EXTRACTED DATA below:
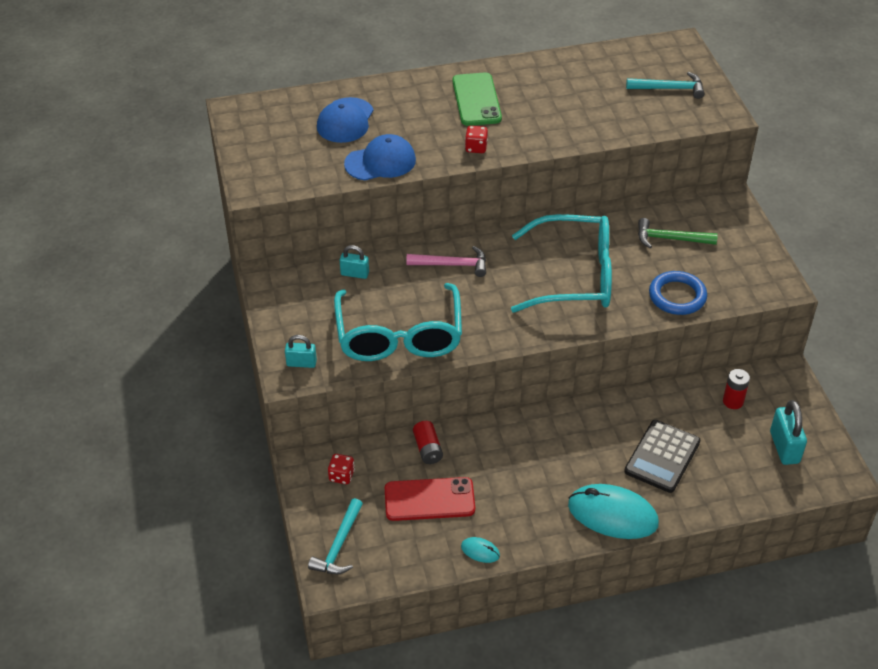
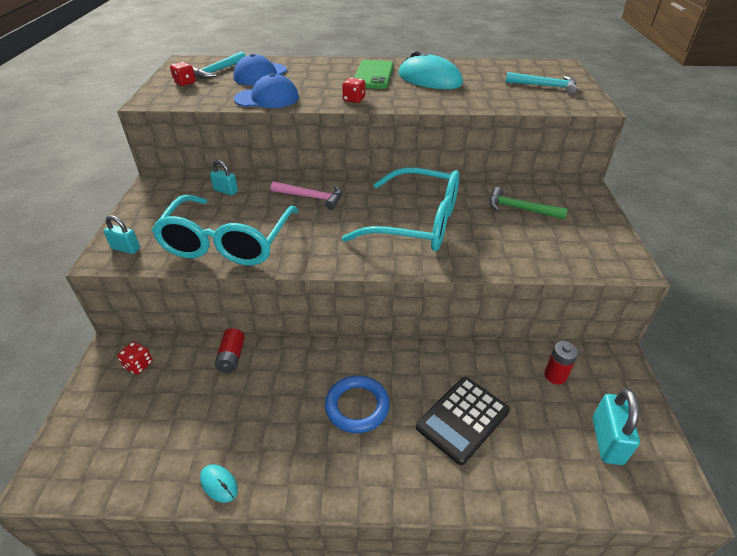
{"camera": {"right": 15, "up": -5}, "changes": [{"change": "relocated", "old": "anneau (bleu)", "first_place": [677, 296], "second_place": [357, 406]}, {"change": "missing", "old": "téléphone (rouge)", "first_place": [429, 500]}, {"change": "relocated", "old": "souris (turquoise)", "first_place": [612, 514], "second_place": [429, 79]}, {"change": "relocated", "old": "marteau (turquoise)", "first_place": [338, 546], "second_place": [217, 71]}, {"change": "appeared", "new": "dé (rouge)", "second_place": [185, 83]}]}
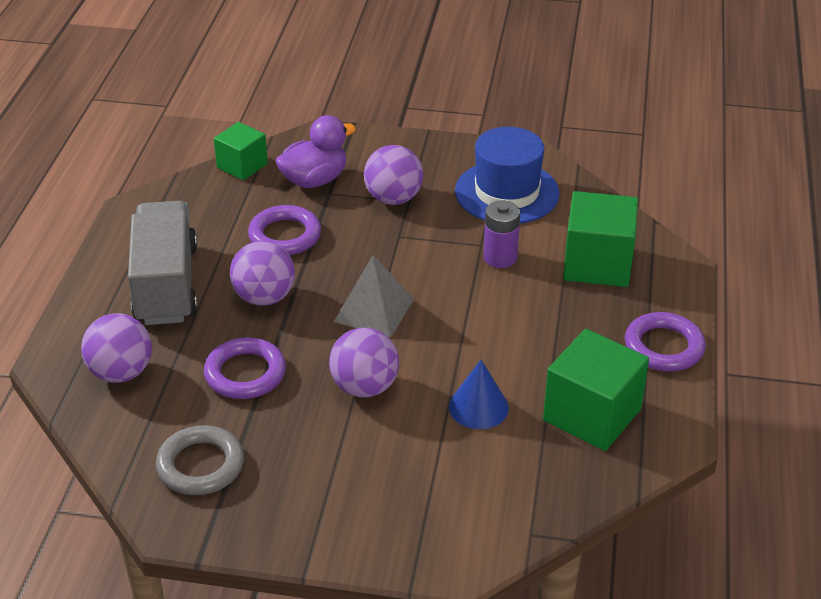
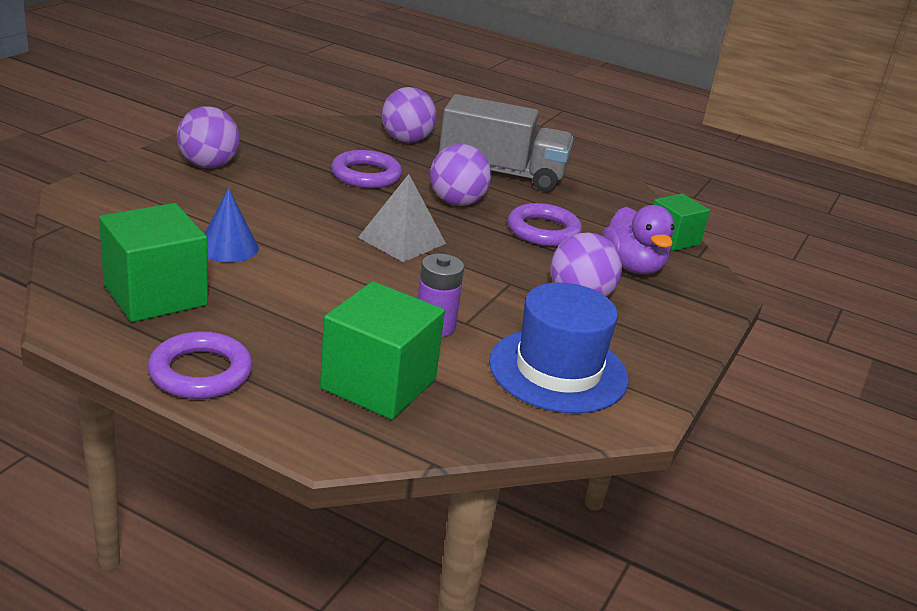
{"camera": {"right": 105, "up": -10}, "changes": [{"change": "relocated", "old": "balle (violet)", "first_place": [364, 387], "second_place": [208, 165]}, {"change": "missing", "old": "anneau (gris)", "first_place": [200, 465]}]}
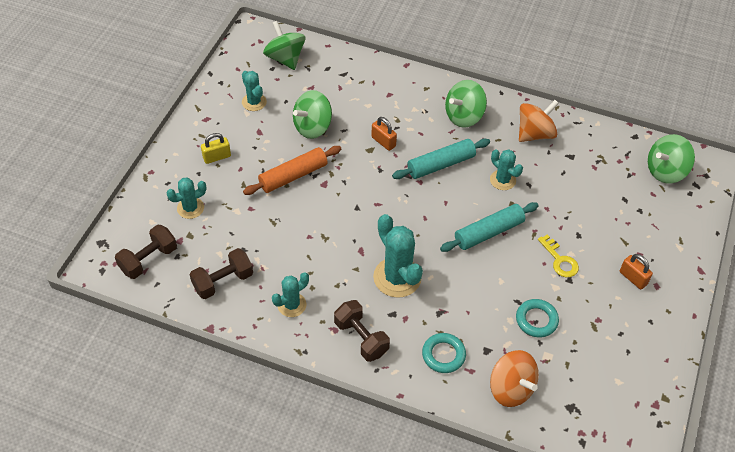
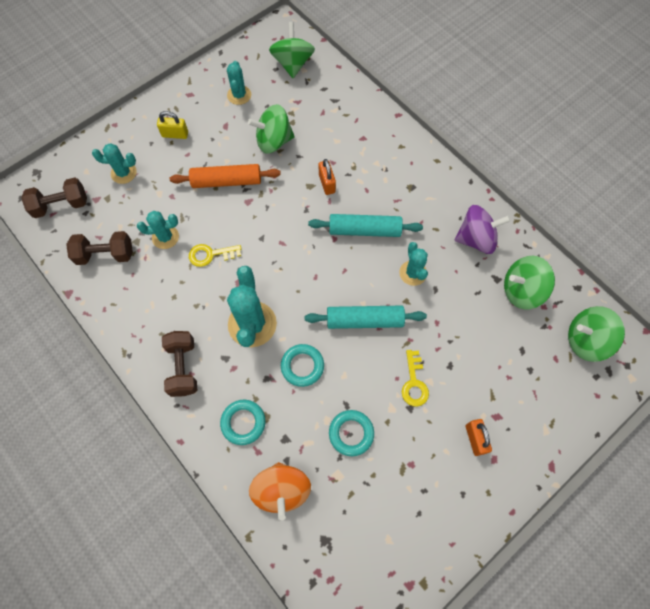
{"camera": {"right": 30, "up": 15}, "changes": [{"change": "relocated", "old": "toupie (vert)", "first_place": [464, 116], "second_place": [521, 290]}, {"change": "colour", "old": "toupie (orange)", "new": "toupie (violet)", "first_place": [535, 134], "second_place": [476, 239]}, {"change": "relocated", "old": "cactus (turquoise)", "first_place": [292, 305], "second_place": [165, 237]}, {"change": "appeared", "new": "clé (jaune)", "second_place": [211, 255]}, {"change": "appeared", "new": "anneau (turquoise)", "second_place": [302, 366]}]}
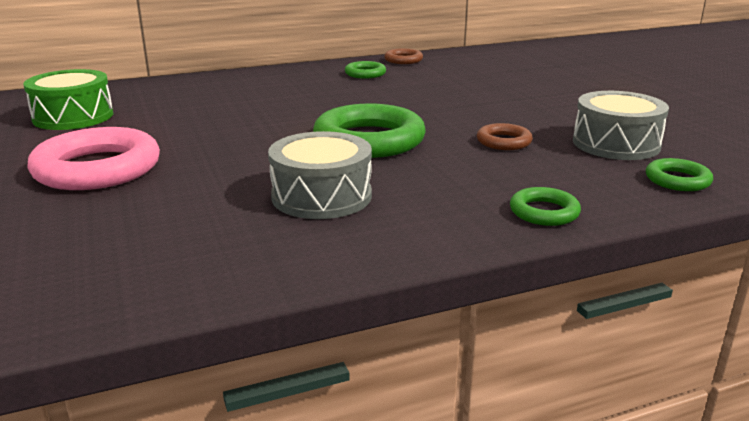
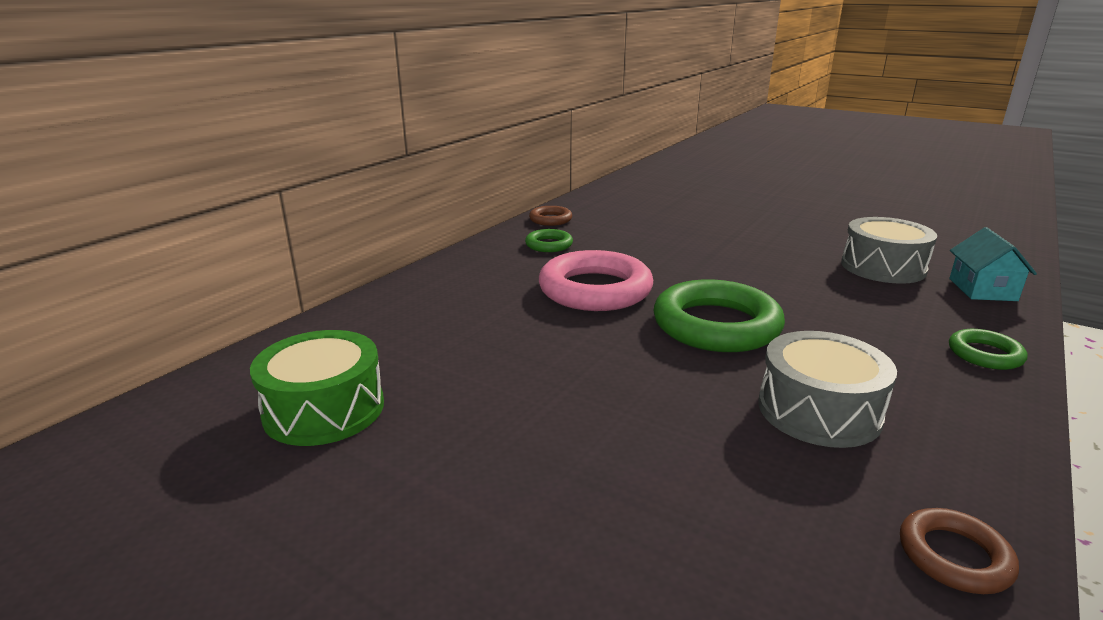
{"camera": {"right": -35, "up": 0}, "changes": [{"change": "relocated", "old": "anneau (marron)", "first_place": [504, 142], "second_place": [954, 556]}, {"change": "relocated", "old": "anneau (rose)", "first_place": [97, 169], "second_place": [595, 290]}, {"change": "exchanged", "old": "anneau (vert)", "new": "maison (turquoise)", "first_place": [677, 180], "second_place": [982, 289]}]}
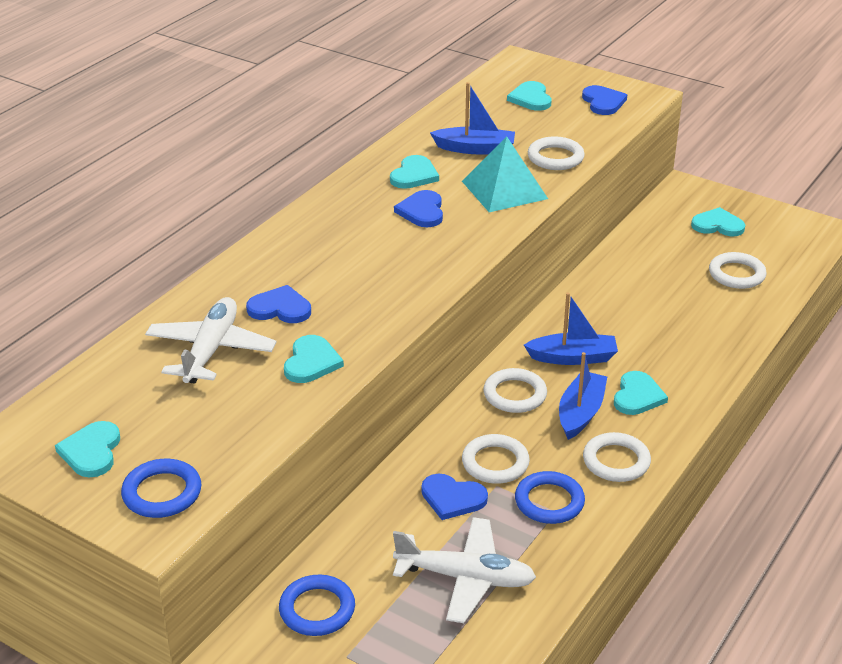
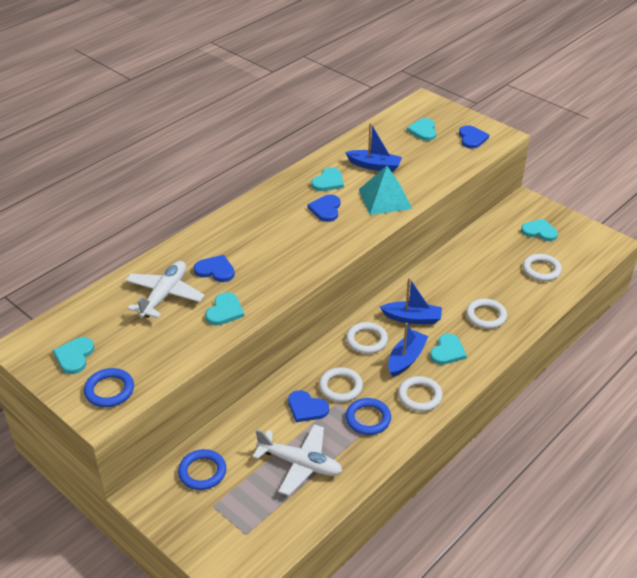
{"camera": {"right": 10, "up": 5}, "changes": [{"change": "relocated", "old": "anneau (blanc)", "first_place": [555, 158], "second_place": [486, 316]}]}
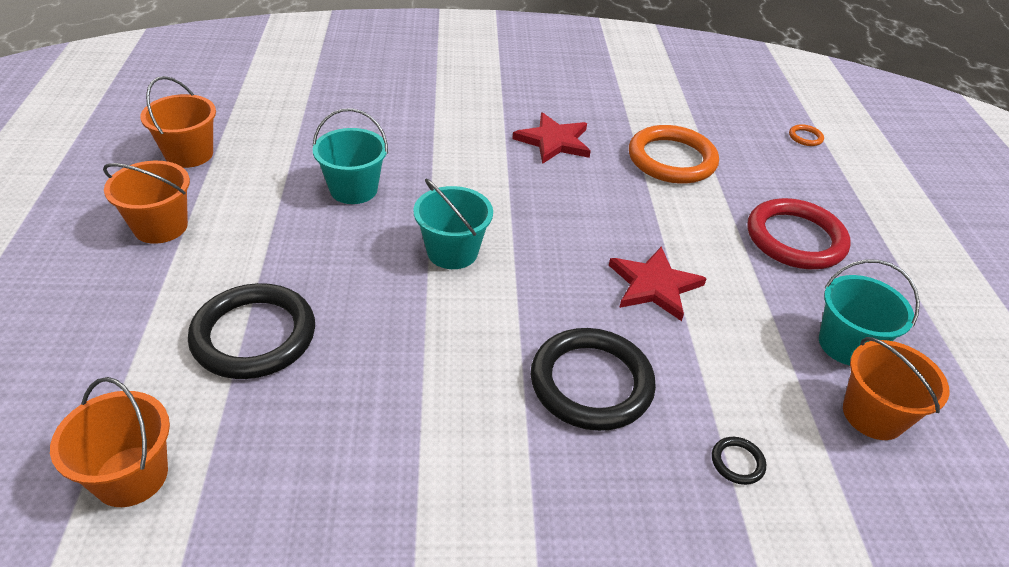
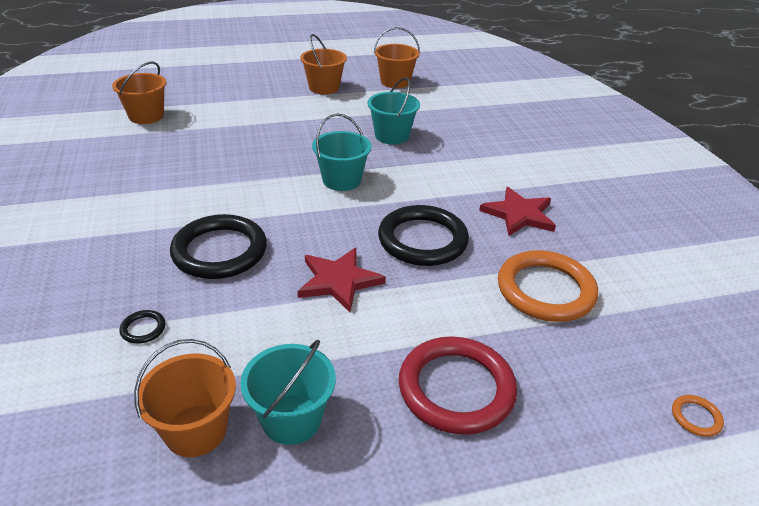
{"camera": {"right": 80, "up": -5}, "changes": [{"change": "relocated", "old": "anneau (noir)", "first_place": [254, 335], "second_place": [422, 240]}]}
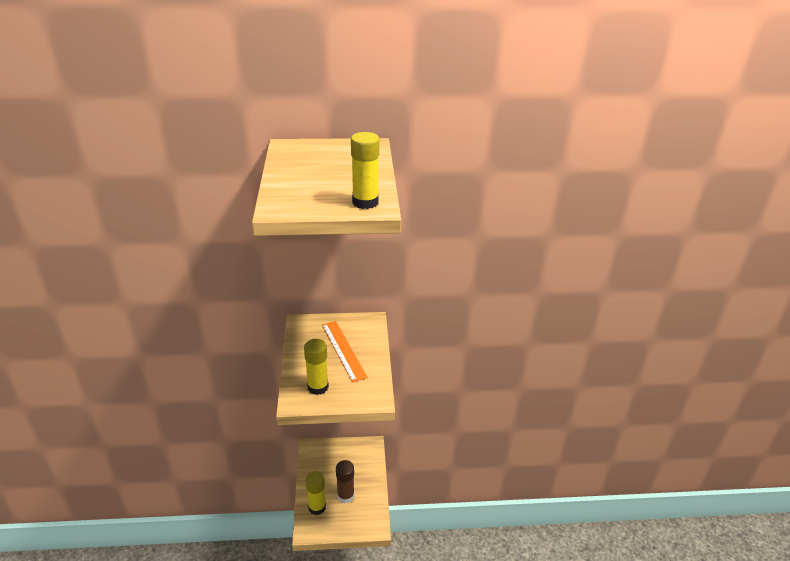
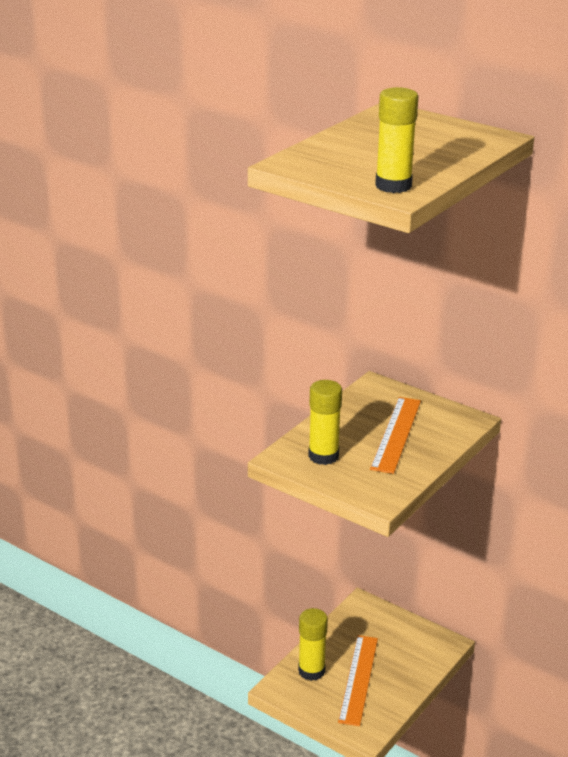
{"camera": {"right": 40, "up": -5}, "changes": [{"change": "exchanged", "old": "bâton de colle (marron)", "new": "règle (orange)", "first_place": [345, 496], "second_place": [358, 679]}]}
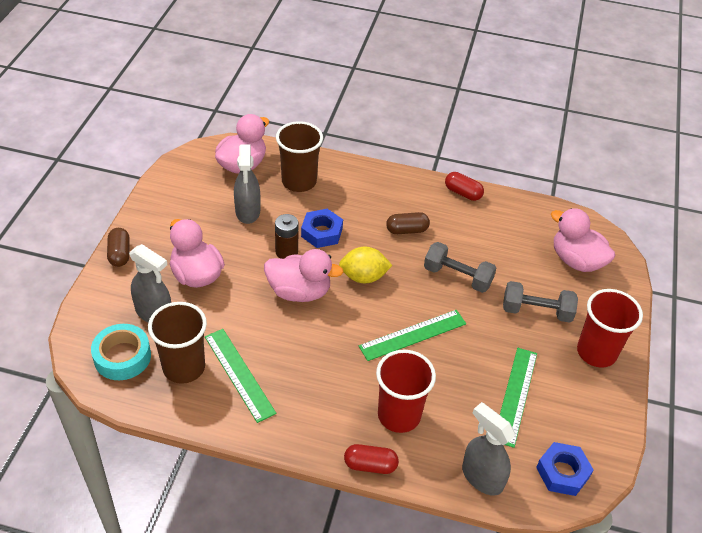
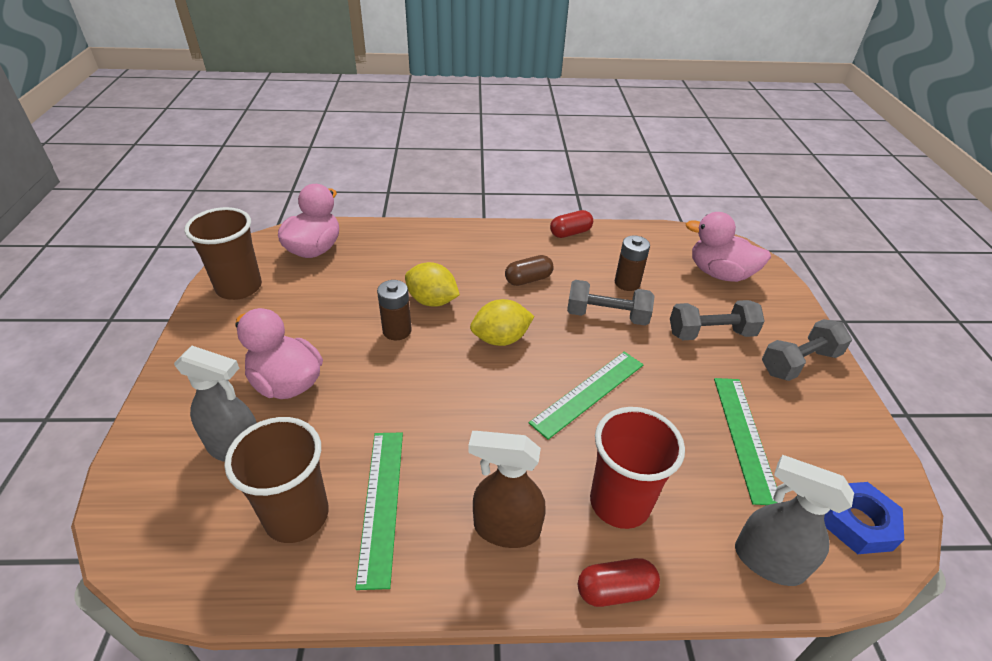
{"camera": {"right": -15, "up": -5}, "changes": [{"change": "relocated", "old": "gobelet (marron)", "first_place": [299, 181], "second_place": [239, 287]}, {"change": "missing", "old": "vaporisateur (gris)", "first_place": [248, 212]}, {"change": "spun", "old": "gélule (rouge)", "first_place": [462, 193], "second_place": [570, 233], "degrees": -45}, {"change": "exchanged", "old": "écrou (bleu)", "new": "citron (jaune)", "first_place": [322, 232], "second_place": [432, 301]}, {"change": "missing", "old": "gélule (marron)", "first_place": [119, 254]}, {"change": "missing", "old": "canard (rose)", "first_place": [299, 292]}, {"change": "exchanged", "old": "gobelet (rouge)", "new": "haltère (gris)", "first_place": [596, 352], "second_place": [799, 363]}, {"change": "missing", "old": "ruban adhésif (turquoise)", "first_place": [122, 357]}, {"change": "spun", "old": "règle (vert)", "first_place": [239, 374], "second_place": [381, 503], "degrees": 45}, {"change": "appeared", "new": "pile (marron)", "second_place": [627, 283]}, {"change": "appeared", "new": "vaporisateur (marron)", "second_place": [506, 528]}]}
End of EXTRACTED DATA.
◆ **BRIEF**:
Reprint all the data above verbatim, excluding pictures.

◆ **RESULT**:
{"camera": {"right": 15, "up": -5}, "changes": [{"change": "relocated", "old": "anneau (bleu)", "first_place": [677, 296], "second_place": [357, 406]}, {"change": "missing", "old": "téléphone (rouge)", "first_place": [429, 500]}, {"change": "relocated", "old": "souris (turquoise)", "first_place": [612, 514], "second_place": [429, 79]}, {"change": "relocated", "old": "marteau (turquoise)", "first_place": [338, 546], "second_place": [217, 71]}, {"change": "appeared", "new": "dé (rouge)", "second_place": [185, 83]}]}
{"camera": {"right": 105, "up": -10}, "changes": [{"change": "relocated", "old": "balle (violet)", "first_place": [364, 387], "second_place": [208, 165]}, {"change": "missing", "old": "anneau (gris)", "first_place": [200, 465]}]}
{"camera": {"right": 30, "up": 15}, "changes": [{"change": "relocated", "old": "toupie (vert)", "first_place": [464, 116], "second_place": [521, 290]}, {"change": "colour", "old": "toupie (orange)", "new": "toupie (violet)", "first_place": [535, 134], "second_place": [476, 239]}, {"change": "relocated", "old": "cactus (turquoise)", "first_place": [292, 305], "second_place": [165, 237]}, {"change": "appeared", "new": "clé (jaune)", "second_place": [211, 255]}, {"change": "appeared", "new": "anneau (turquoise)", "second_place": [302, 366]}]}
{"camera": {"right": -35, "up": 0}, "changes": [{"change": "relocated", "old": "anneau (marron)", "first_place": [504, 142], "second_place": [954, 556]}, {"change": "relocated", "old": "anneau (rose)", "first_place": [97, 169], "second_place": [595, 290]}, {"change": "exchanged", "old": "anneau (vert)", "new": "maison (turquoise)", "first_place": [677, 180], "second_place": [982, 289]}]}
{"camera": {"right": 10, "up": 5}, "changes": [{"change": "relocated", "old": "anneau (blanc)", "first_place": [555, 158], "second_place": [486, 316]}]}
{"camera": {"right": 80, "up": -5}, "changes": [{"change": "relocated", "old": "anneau (noir)", "first_place": [254, 335], "second_place": [422, 240]}]}
{"camera": {"right": 40, "up": -5}, "changes": [{"change": "exchanged", "old": "bâton de colle (marron)", "new": "règle (orange)", "first_place": [345, 496], "second_place": [358, 679]}]}
{"camera": {"right": -15, "up": -5}, "changes": [{"change": "relocated", "old": "gobelet (marron)", "first_place": [299, 181], "second_place": [239, 287]}, {"change": "missing", "old": "vaporisateur (gris)", "first_place": [248, 212]}, {"change": "spun", "old": "gélule (rouge)", "first_place": [462, 193], "second_place": [570, 233], "degrees": -45}, {"change": "exchanged", "old": "écrou (bleu)", "new": "citron (jaune)", "first_place": [322, 232], "second_place": [432, 301]}, {"change": "missing", "old": "gélule (marron)", "first_place": [119, 254]}, {"change": "missing", "old": "canard (rose)", "first_place": [299, 292]}, {"change": "exchanged", "old": "gobelet (rouge)", "new": "haltère (gris)", "first_place": [596, 352], "second_place": [799, 363]}, {"change": "missing", "old": "ruban adhésif (turquoise)", "first_place": [122, 357]}, {"change": "spun", "old": "règle (vert)", "first_place": [239, 374], "second_place": [381, 503], "degrees": 45}, {"change": "appeared", "new": "pile (marron)", "second_place": [627, 283]}, {"change": "appeared", "new": "vaporisateur (marron)", "second_place": [506, 528]}]}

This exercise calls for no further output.